Count up the lines below that hold "green", then give that count by itself.

START DATA FOR ANALYSIS

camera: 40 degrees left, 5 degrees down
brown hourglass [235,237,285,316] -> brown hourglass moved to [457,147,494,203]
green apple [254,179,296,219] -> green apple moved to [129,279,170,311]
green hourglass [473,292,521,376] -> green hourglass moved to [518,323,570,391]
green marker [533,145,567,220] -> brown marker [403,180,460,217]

END DATA FOR ANALYSIS
START DATA FOR ANALYSIS

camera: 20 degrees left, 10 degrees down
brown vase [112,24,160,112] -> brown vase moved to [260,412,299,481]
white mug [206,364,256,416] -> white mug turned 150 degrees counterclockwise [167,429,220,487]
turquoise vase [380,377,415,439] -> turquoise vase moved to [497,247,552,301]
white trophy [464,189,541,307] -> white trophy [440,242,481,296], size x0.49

END DATA FOR ANALYSIS

→ **TASK RESULT**: 3